- YOUR TASK
Nothing beyond the line containing "lime brick H12" is to be printed; print exactly each line from the start of the records below through that line, leaving out pictures.

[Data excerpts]

"""

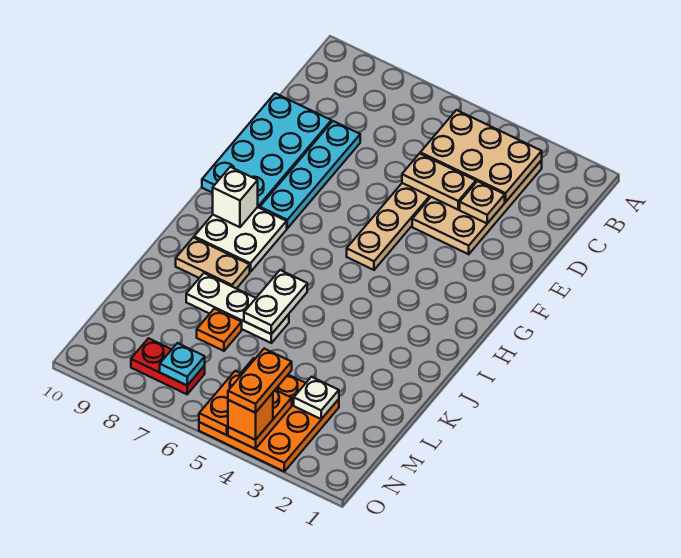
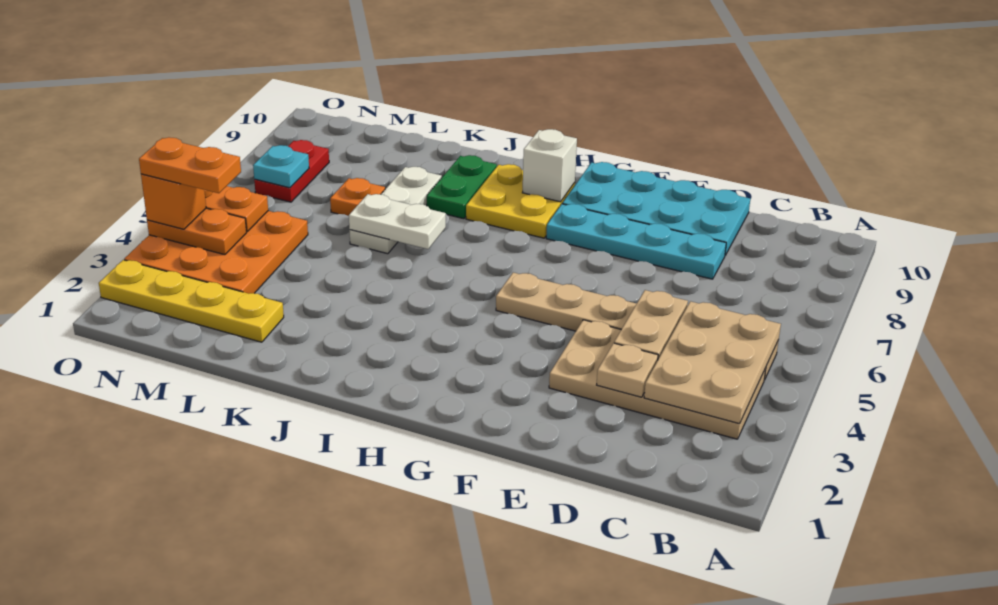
white plate H8:I9 level 1 -> yellow plate H8:I9 level 1
tan plate J8:J9 level 1 -> green plate J8:J9 level 1
none -> yellow plate L2:O2 level 1
white plate M3 level 2 -> none

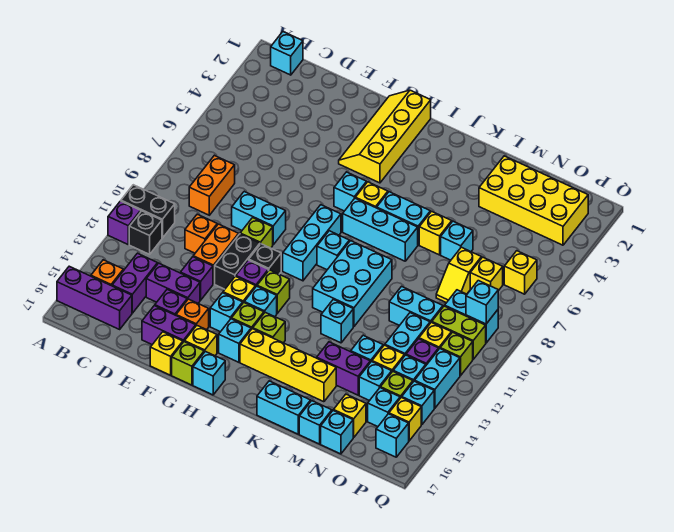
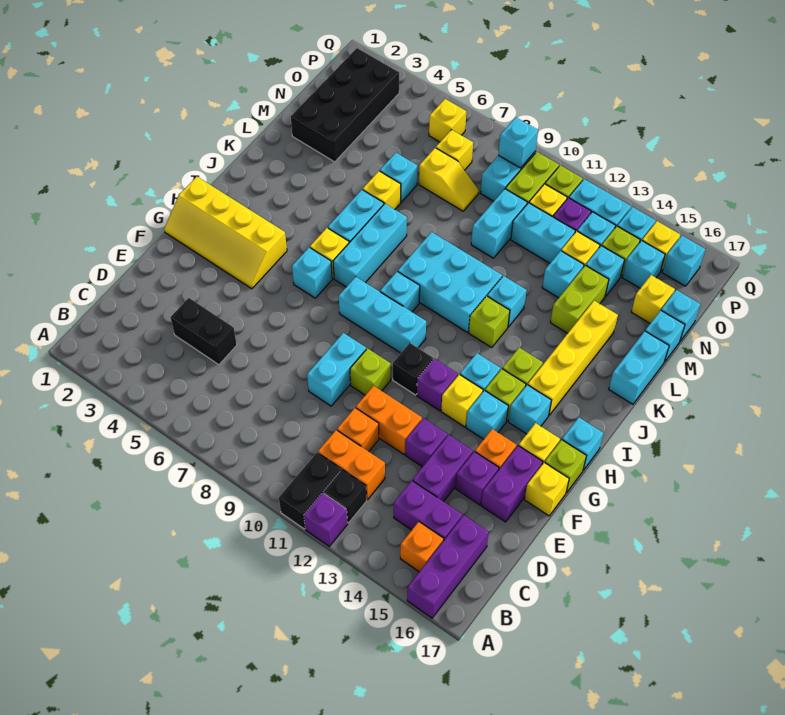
cyan brick B1 level 1 -> none
orange brick C8:C9 level 1 -> orange brick C11:C12 level 1
black brick F11:F12 level 1 -> black brick D4:D5 level 1
lime brick H12 level 1 -> lime brick J12 level 1
purple brick L14:M14 level 1 -> lime brick L14:M14 level 1
yellow brick M2:P3 level 1 -> black brick M2:P3 level 1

"""

- EXERCISE OUTPUT
white plate H8:I9 level 1 -> yellow plate H8:I9 level 1
tan plate J8:J9 level 1 -> green plate J8:J9 level 1
none -> yellow plate L2:O2 level 1
white plate M3 level 2 -> none

cyan brick B1 level 1 -> none
orange brick C8:C9 level 1 -> orange brick C11:C12 level 1
black brick F11:F12 level 1 -> black brick D4:D5 level 1
lime brick H12 level 1 -> lime brick J12 level 1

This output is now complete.